*Exercise*
Your response should contain each line of the data that includes "domek".

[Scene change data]
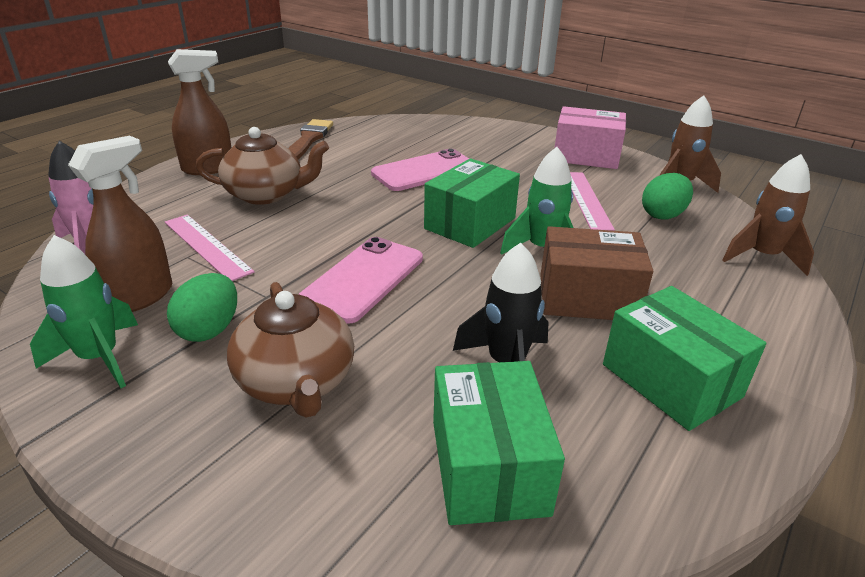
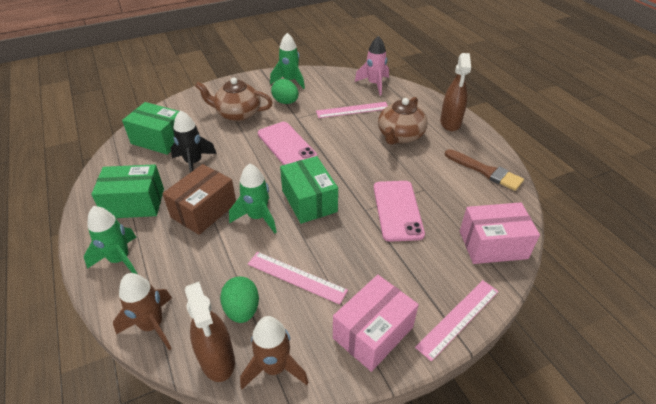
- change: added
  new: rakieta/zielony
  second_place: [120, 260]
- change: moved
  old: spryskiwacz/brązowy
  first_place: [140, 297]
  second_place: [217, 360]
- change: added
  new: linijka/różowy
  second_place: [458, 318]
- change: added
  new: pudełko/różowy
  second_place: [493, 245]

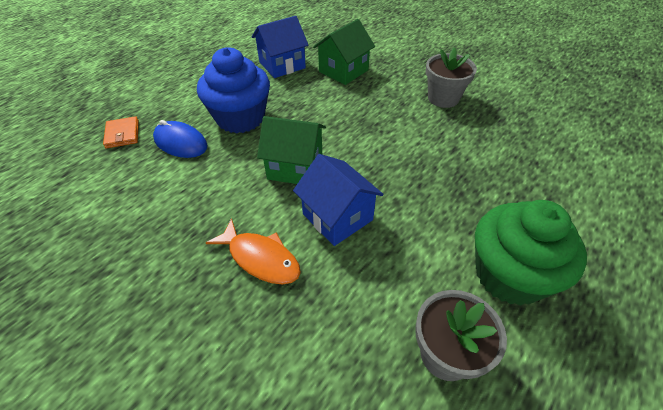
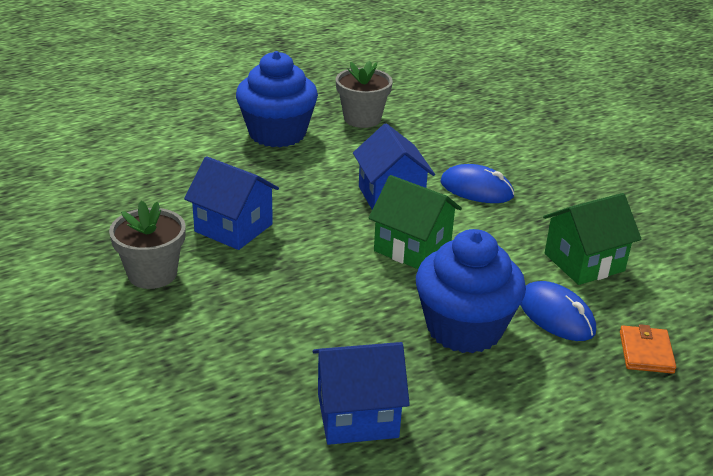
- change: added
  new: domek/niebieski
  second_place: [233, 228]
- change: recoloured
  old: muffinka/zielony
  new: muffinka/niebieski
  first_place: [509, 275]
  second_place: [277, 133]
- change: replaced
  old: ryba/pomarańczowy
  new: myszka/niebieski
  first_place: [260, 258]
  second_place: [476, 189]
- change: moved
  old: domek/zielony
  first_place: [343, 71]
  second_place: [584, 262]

*Completed task*
  new: domek/niebieski
  old: domek/zielony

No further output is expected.